# Goal of the exercise
Set down exactly the lines of the records from the top to the line containing "tan brick A6:C6"; include both.

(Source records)
= Beginning of Section =
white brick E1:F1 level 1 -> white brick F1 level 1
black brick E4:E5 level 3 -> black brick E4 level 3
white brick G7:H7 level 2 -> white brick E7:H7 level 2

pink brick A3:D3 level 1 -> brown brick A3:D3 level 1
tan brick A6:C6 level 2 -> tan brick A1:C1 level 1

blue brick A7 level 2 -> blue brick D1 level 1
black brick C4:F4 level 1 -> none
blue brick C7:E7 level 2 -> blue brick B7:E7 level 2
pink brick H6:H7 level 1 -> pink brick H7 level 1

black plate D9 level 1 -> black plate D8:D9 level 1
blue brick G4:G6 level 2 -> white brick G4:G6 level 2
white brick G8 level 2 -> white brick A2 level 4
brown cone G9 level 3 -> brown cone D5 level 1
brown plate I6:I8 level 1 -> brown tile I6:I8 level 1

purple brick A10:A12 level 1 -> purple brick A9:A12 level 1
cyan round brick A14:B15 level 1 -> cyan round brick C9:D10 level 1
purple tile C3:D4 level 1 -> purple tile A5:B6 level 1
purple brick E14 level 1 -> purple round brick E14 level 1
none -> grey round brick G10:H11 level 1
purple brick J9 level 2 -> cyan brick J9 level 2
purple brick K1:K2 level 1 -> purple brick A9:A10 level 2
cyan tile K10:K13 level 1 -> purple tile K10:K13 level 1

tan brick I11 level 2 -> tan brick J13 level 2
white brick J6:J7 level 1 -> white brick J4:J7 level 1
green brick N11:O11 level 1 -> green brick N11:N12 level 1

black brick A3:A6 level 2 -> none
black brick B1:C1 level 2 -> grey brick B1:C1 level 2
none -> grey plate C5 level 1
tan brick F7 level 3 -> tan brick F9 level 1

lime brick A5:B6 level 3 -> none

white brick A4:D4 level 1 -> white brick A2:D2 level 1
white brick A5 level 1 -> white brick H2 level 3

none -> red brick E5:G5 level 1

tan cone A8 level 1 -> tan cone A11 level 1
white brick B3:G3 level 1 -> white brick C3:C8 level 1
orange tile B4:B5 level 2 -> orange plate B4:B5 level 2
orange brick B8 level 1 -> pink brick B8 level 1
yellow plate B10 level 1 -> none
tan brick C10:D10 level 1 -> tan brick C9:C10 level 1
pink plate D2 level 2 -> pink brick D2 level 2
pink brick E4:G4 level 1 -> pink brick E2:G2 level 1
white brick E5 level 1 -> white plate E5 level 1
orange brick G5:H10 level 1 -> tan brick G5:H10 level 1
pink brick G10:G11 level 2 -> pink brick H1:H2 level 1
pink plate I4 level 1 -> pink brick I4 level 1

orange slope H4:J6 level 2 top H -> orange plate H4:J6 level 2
= End of Section =
# Expected answer
white brick E1:F1 level 1 -> white brick F1 level 1
black brick E4:E5 level 3 -> black brick E4 level 3
white brick G7:H7 level 2 -> white brick E7:H7 level 2

pink brick A3:D3 level 1 -> brown brick A3:D3 level 1
tan brick A6:C6 level 2 -> tan brick A1:C1 level 1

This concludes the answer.